**WHAT TO WORK ON:** Scan the data below for lines holding the word "none", and copy each line found.
########################################
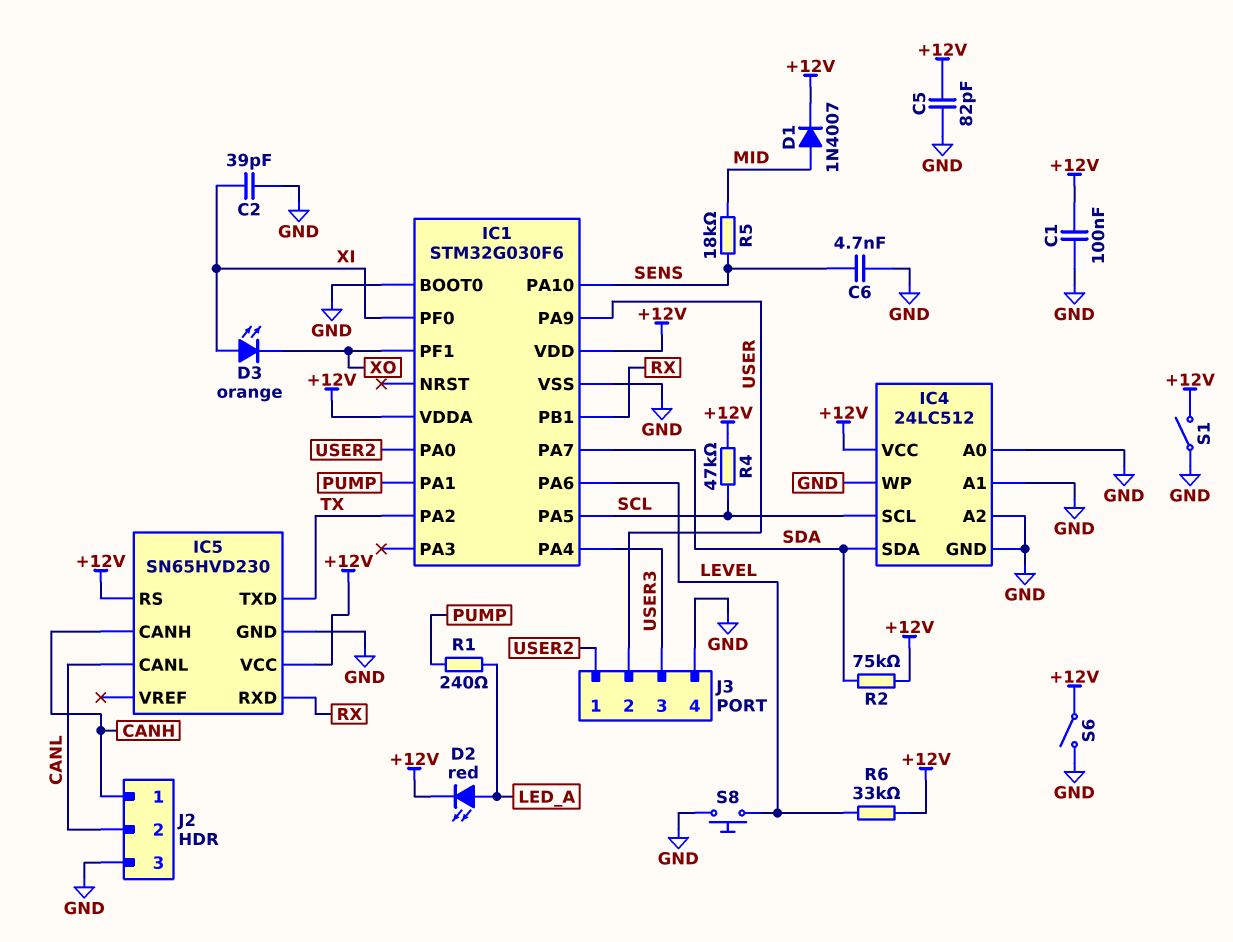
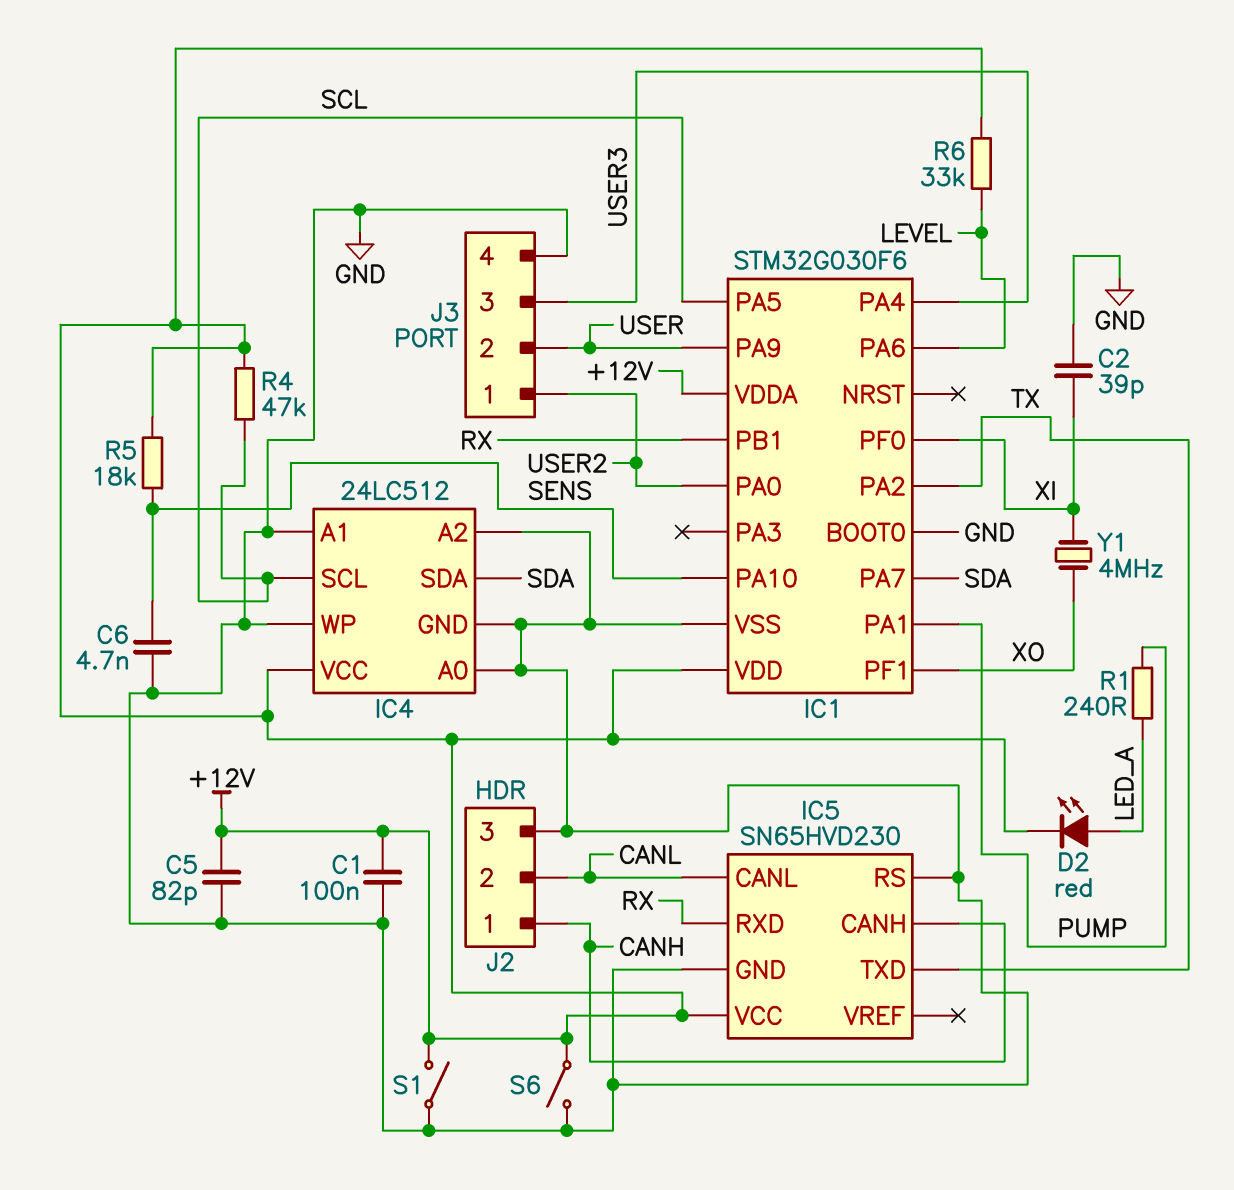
D1: diode 1N4007 (A MID, K +12V) -> none
D3: LED orange (A XI, K XO) -> none
IC5 pin RS: +12V -> GND
R2: 75k (+12V, SDA) -> none
R5: 18k (MID, SENS) -> 18k (+12V, SENS)
S8: button (GND, LEVEL) -> none
Y1: none -> 4MHz (XI, XO)

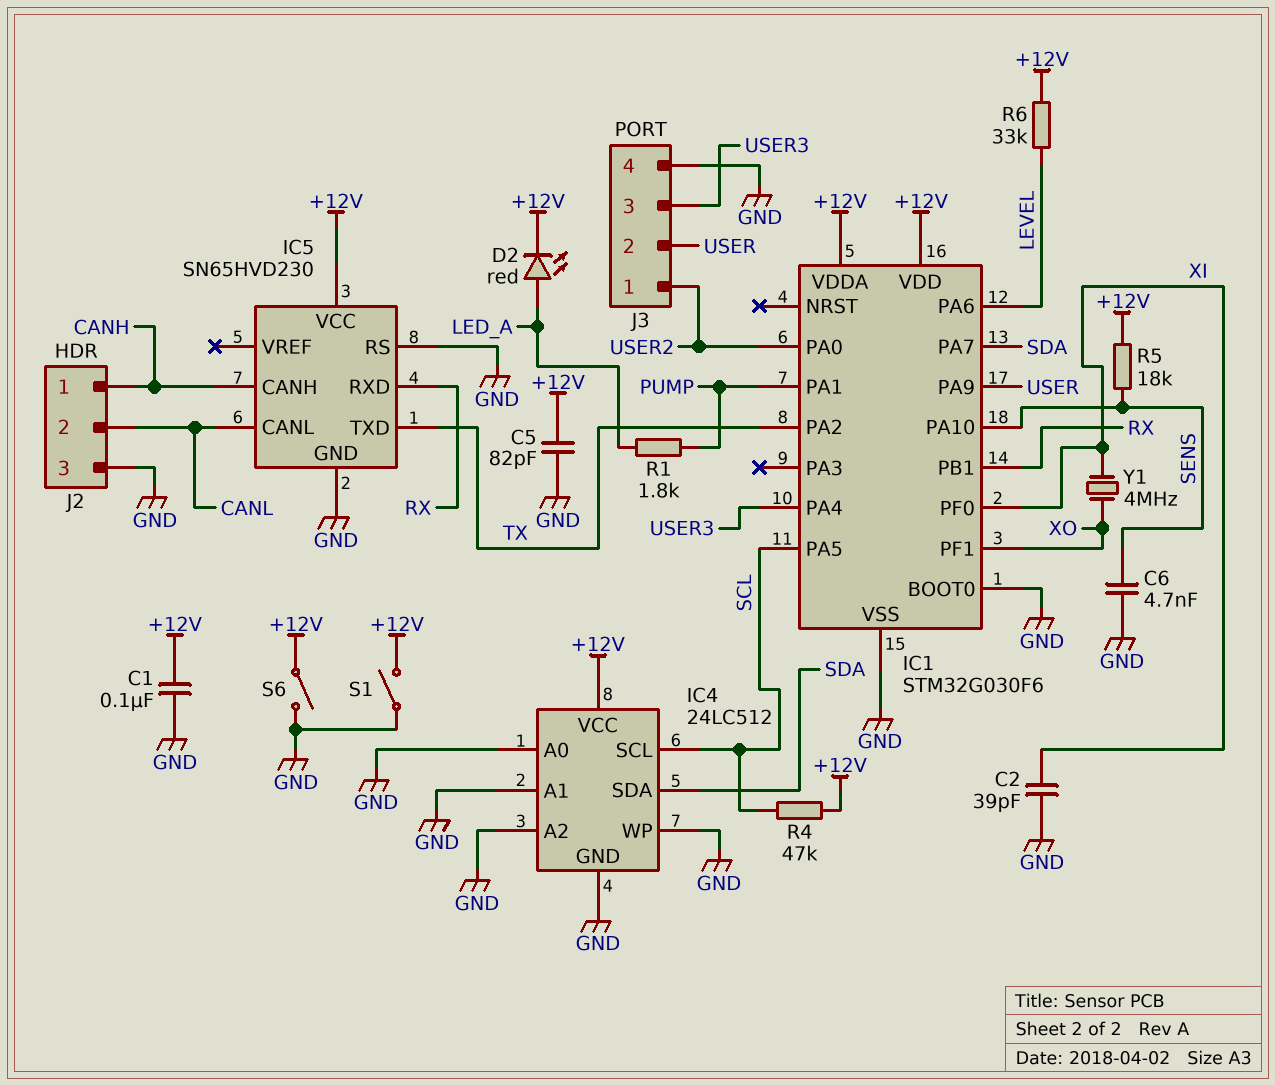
R1: 240 (LED_A, PUMP) -> 1.8k (LED_A, PUMP)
########################################
**REPLY TO THE EXERCISE:**
D1: diode 1N4007 (A MID, K +12V) -> none
D3: LED orange (A XI, K XO) -> none
R2: 75k (+12V, SDA) -> none
S8: button (GND, LEVEL) -> none
Y1: none -> 4MHz (XI, XO)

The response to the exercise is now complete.